__Что сделать__
Верните приведенные ниже строки дословно, без каких-либо изменений, но не включайте в ответ изображения.

__Исходные строки__

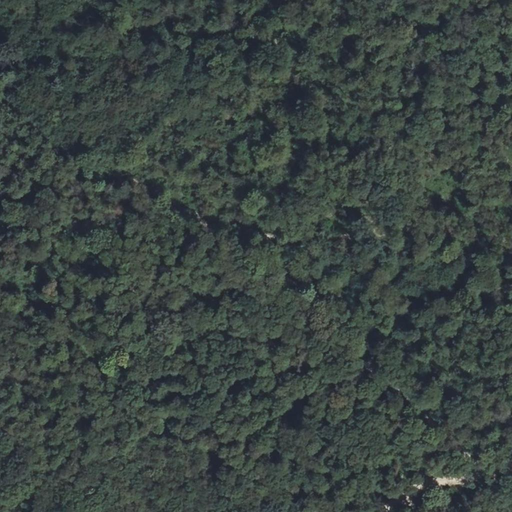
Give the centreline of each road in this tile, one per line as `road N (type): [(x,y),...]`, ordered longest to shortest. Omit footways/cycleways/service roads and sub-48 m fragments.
road 1 (track): [(483,473),(373,369),(280,304),(216,228)]
road 2 (track): [(511,249),(452,231),(329,237),(241,222),(216,228)]
road 3 (track): [(0,96),(50,137),(111,170),(178,192),(216,228)]
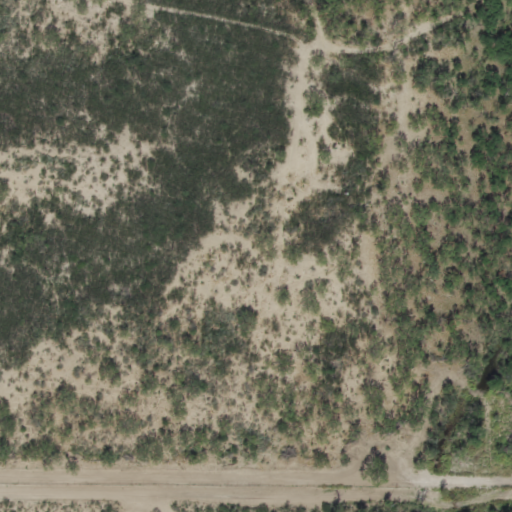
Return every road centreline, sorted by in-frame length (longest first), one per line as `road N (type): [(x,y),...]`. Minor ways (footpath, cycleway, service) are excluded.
road 1 (track): [(483,34),(356,59),(413,0),(483,34)]
road 2 (track): [(356,59),(134,0)]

__Полный ответ__
Give the centreline of each road in this tile, one per line as `road N (type): [(x,y),...]`, ordered longest to shortest. Omit footways/cycleways/service roads and sub-48 m fragments.
road 1 (track): [(483,473),(373,369),(280,304),(216,228)]
road 2 (track): [(511,249),(452,231),(329,237),(241,222),(216,228)]
road 3 (track): [(0,96),(50,137),(111,170),(178,192),(216,228)]
Return every road centreline, sorted by in-frame length (longest first), one per line as `road N (type): [(x,y),...]`. Minor ways (footpath, cycleway, service) are excluded.
road 1 (track): [(483,34),(356,59),(413,0),(483,34)]
road 2 (track): [(356,59),(134,0)]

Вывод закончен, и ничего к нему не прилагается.